_Exercise objective_
Would you repeat the listing below verbatim and drop the images?

_Extracted information_
───

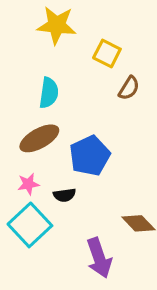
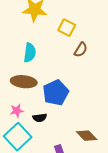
brown ellipse: (39, 138) -> (24, 82), turned 35

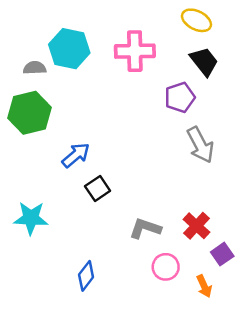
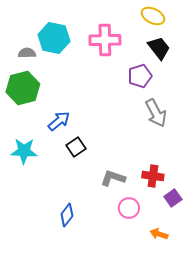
cyan star: (31, 218) -> (24, 151), moved
red cross: (196, 226) -> (153, 176), turned -35
orange arrow: (204, 286) -> (159, 234), moved, turned 132

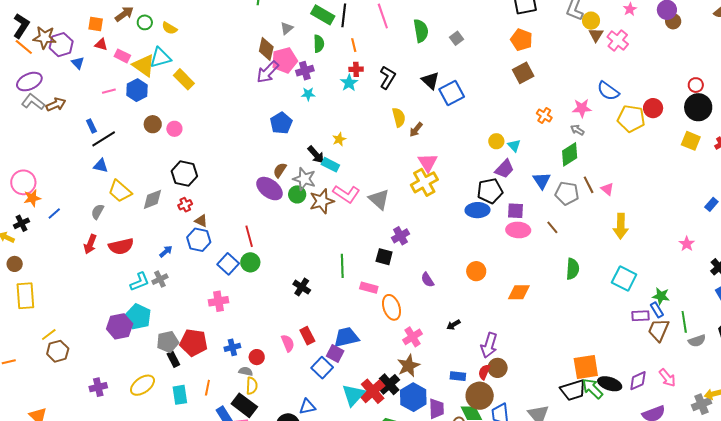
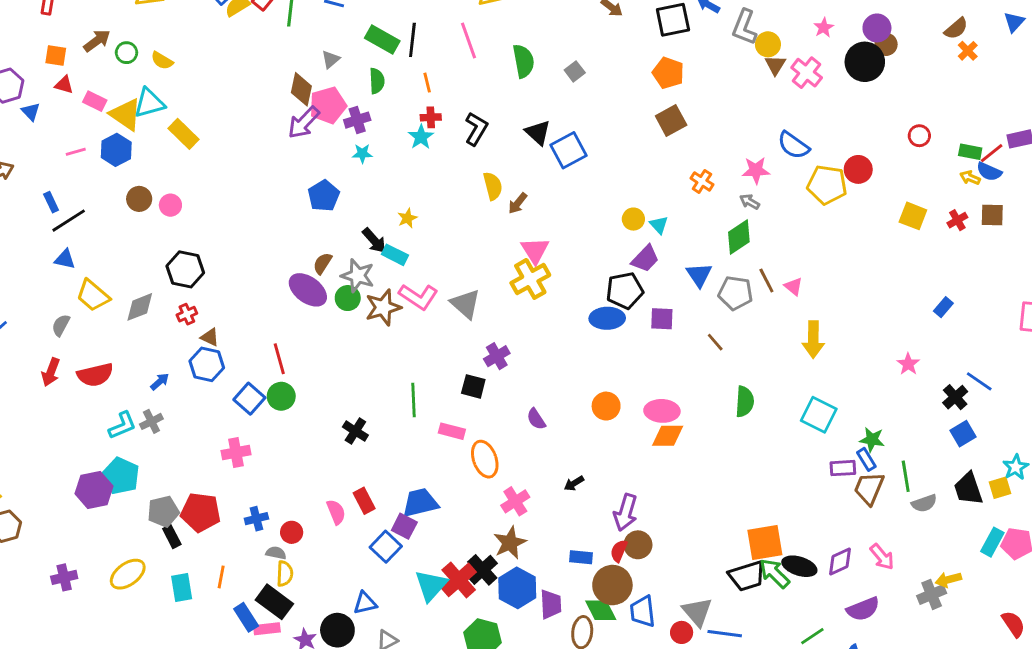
black circle: (698, 107) -> (865, 62), moved
pink ellipse: (518, 230) -> (662, 411), moved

───

_Solution to the exercise_
brown ellipse: (39, 138) -> (24, 82), turned 35

cyan star: (31, 218) -> (24, 151), moved
red cross: (196, 226) -> (153, 176), turned -35
orange arrow: (204, 286) -> (159, 234), moved, turned 132

black circle: (698, 107) -> (865, 62), moved
pink ellipse: (518, 230) -> (662, 411), moved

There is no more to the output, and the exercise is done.